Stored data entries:

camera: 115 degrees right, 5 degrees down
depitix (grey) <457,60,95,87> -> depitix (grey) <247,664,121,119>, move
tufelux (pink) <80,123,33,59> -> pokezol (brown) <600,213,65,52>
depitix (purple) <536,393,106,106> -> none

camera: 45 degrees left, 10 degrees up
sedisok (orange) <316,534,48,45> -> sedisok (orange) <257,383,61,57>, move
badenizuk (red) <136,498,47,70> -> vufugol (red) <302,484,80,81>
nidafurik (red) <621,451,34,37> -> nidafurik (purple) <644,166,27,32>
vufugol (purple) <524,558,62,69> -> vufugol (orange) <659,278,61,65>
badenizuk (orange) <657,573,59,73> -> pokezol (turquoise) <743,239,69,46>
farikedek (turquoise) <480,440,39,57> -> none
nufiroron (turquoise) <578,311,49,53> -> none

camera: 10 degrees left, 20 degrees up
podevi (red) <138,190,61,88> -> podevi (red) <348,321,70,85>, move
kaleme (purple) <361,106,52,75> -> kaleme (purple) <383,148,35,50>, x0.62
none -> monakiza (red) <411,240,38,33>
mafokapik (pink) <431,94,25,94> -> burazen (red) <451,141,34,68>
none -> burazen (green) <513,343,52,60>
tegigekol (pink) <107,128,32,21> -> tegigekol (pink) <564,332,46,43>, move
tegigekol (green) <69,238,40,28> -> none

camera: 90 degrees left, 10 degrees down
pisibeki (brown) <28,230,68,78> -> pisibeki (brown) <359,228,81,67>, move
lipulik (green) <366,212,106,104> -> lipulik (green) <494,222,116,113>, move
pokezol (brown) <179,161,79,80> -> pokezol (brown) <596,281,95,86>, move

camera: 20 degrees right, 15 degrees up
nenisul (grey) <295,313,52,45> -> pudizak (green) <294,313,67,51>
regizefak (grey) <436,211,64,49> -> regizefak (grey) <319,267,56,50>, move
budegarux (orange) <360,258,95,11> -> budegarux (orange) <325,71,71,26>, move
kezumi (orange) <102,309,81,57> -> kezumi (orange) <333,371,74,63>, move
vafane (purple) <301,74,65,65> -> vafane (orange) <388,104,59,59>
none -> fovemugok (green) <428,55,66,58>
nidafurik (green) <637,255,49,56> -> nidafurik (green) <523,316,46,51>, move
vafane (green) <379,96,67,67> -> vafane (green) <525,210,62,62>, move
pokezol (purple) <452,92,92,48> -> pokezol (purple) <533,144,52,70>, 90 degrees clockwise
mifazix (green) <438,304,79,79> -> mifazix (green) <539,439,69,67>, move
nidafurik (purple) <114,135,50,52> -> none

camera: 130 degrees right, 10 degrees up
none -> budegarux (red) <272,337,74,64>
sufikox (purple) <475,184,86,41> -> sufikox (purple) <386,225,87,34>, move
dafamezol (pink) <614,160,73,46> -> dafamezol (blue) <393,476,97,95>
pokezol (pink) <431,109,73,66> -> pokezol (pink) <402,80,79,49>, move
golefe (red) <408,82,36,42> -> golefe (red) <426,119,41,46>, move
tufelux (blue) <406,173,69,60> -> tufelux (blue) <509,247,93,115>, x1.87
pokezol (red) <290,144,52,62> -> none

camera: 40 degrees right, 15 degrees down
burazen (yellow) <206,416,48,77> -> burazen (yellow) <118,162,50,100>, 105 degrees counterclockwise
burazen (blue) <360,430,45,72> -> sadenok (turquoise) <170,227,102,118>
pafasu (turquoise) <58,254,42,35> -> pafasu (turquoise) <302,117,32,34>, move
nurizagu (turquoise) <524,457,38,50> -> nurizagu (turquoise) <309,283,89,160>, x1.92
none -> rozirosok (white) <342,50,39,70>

__Exercise prompt__.
Write out all of the records once more, exactly.

__Output of the task__.
camera: 115 degrees right, 5 degrees down
depitix (grey) <457,60,95,87> -> depitix (grey) <247,664,121,119>, move
tufelux (pink) <80,123,33,59> -> pokezol (brown) <600,213,65,52>
depitix (purple) <536,393,106,106> -> none

camera: 45 degrees left, 10 degrees up
sedisok (orange) <316,534,48,45> -> sedisok (orange) <257,383,61,57>, move
badenizuk (red) <136,498,47,70> -> vufugol (red) <302,484,80,81>
nidafurik (red) <621,451,34,37> -> nidafurik (purple) <644,166,27,32>
vufugol (purple) <524,558,62,69> -> vufugol (orange) <659,278,61,65>
badenizuk (orange) <657,573,59,73> -> pokezol (turquoise) <743,239,69,46>
farikedek (turquoise) <480,440,39,57> -> none
nufiroron (turquoise) <578,311,49,53> -> none

camera: 10 degrees left, 20 degrees up
podevi (red) <138,190,61,88> -> podevi (red) <348,321,70,85>, move
kaleme (purple) <361,106,52,75> -> kaleme (purple) <383,148,35,50>, x0.62
none -> monakiza (red) <411,240,38,33>
mafokapik (pink) <431,94,25,94> -> burazen (red) <451,141,34,68>
none -> burazen (green) <513,343,52,60>
tegigekol (pink) <107,128,32,21> -> tegigekol (pink) <564,332,46,43>, move
tegigekol (green) <69,238,40,28> -> none

camera: 90 degrees left, 10 degrees down
pisibeki (brown) <28,230,68,78> -> pisibeki (brown) <359,228,81,67>, move
lipulik (green) <366,212,106,104> -> lipulik (green) <494,222,116,113>, move
pokezol (brown) <179,161,79,80> -> pokezol (brown) <596,281,95,86>, move

camera: 20 degrees right, 15 degrees up
nenisul (grey) <295,313,52,45> -> pudizak (green) <294,313,67,51>
regizefak (grey) <436,211,64,49> -> regizefak (grey) <319,267,56,50>, move
budegarux (orange) <360,258,95,11> -> budegarux (orange) <325,71,71,26>, move
kezumi (orange) <102,309,81,57> -> kezumi (orange) <333,371,74,63>, move
vafane (purple) <301,74,65,65> -> vafane (orange) <388,104,59,59>
none -> fovemugok (green) <428,55,66,58>
nidafurik (green) <637,255,49,56> -> nidafurik (green) <523,316,46,51>, move
vafane (green) <379,96,67,67> -> vafane (green) <525,210,62,62>, move
pokezol (purple) <452,92,92,48> -> pokezol (purple) <533,144,52,70>, 90 degrees clockwise
mifazix (green) <438,304,79,79> -> mifazix (green) <539,439,69,67>, move
nidafurik (purple) <114,135,50,52> -> none

camera: 130 degrees right, 10 degrees up
none -> budegarux (red) <272,337,74,64>
sufikox (purple) <475,184,86,41> -> sufikox (purple) <386,225,87,34>, move
dafamezol (pink) <614,160,73,46> -> dafamezol (blue) <393,476,97,95>
pokezol (pink) <431,109,73,66> -> pokezol (pink) <402,80,79,49>, move
golefe (red) <408,82,36,42> -> golefe (red) <426,119,41,46>, move
tufelux (blue) <406,173,69,60> -> tufelux (blue) <509,247,93,115>, x1.87
pokezol (red) <290,144,52,62> -> none

camera: 40 degrees right, 15 degrees down
burazen (yellow) <206,416,48,77> -> burazen (yellow) <118,162,50,100>, 105 degrees counterclockwise
burazen (blue) <360,430,45,72> -> sadenok (turquoise) <170,227,102,118>
pafasu (turquoise) <58,254,42,35> -> pafasu (turquoise) <302,117,32,34>, move
nurizagu (turquoise) <524,457,38,50> -> nurizagu (turquoise) <309,283,89,160>, x1.92
none -> rozirosok (white) <342,50,39,70>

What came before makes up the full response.